## Dataset extract
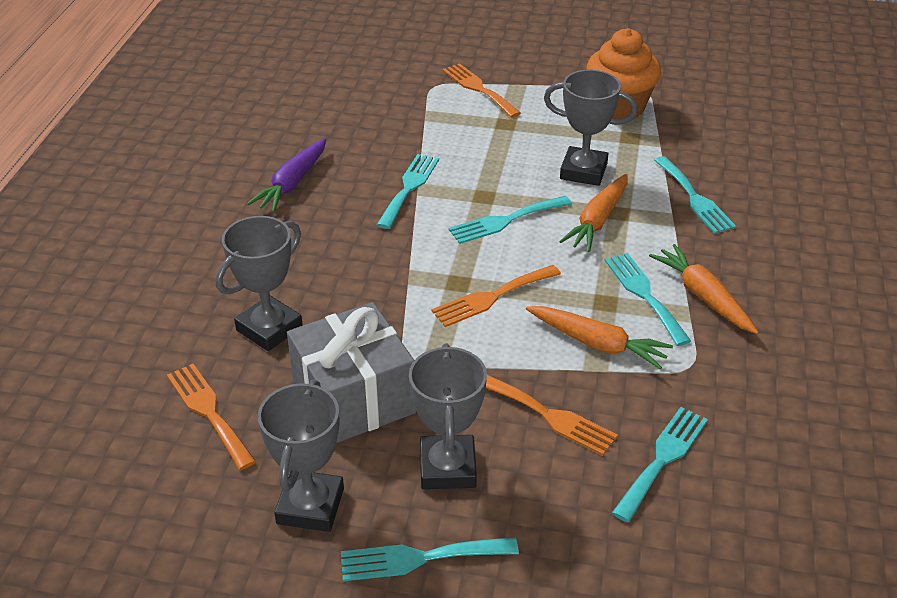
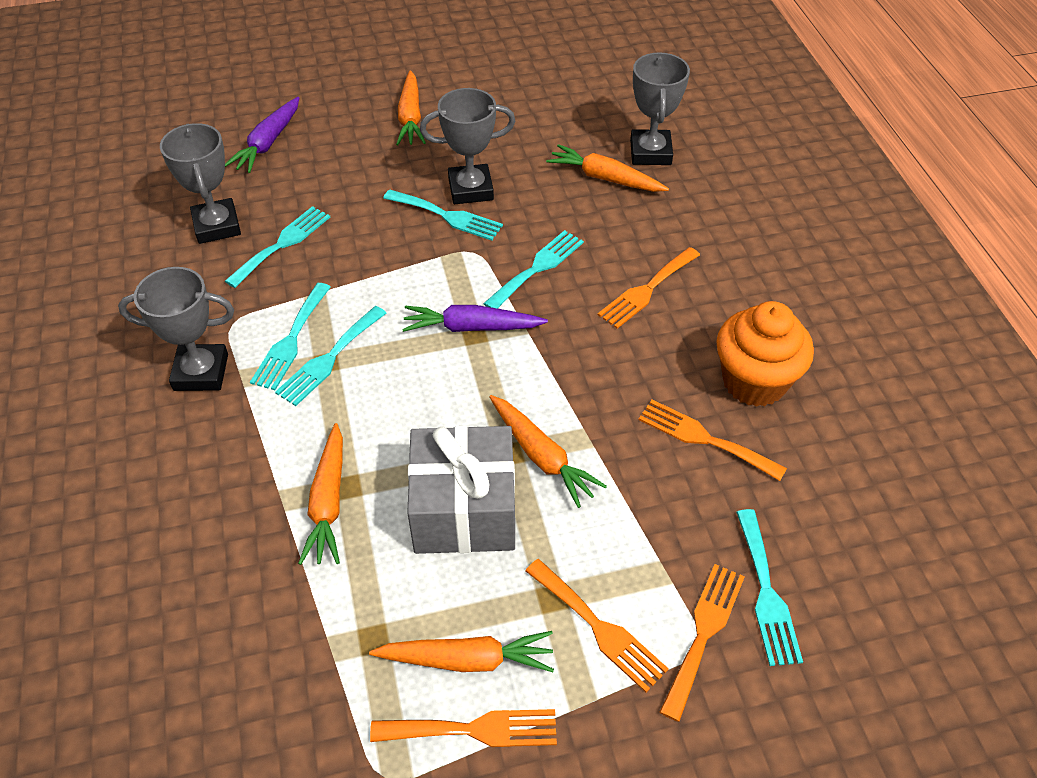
orange carrot: 3 -> 5
orange fork: 4 -> 5
purple carrot: 1 -> 2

## What is required
Return the listing verbatim, pictures excluded.

## Response to the exercise
orange carrot: 3 -> 5
orange fork: 4 -> 5
purple carrot: 1 -> 2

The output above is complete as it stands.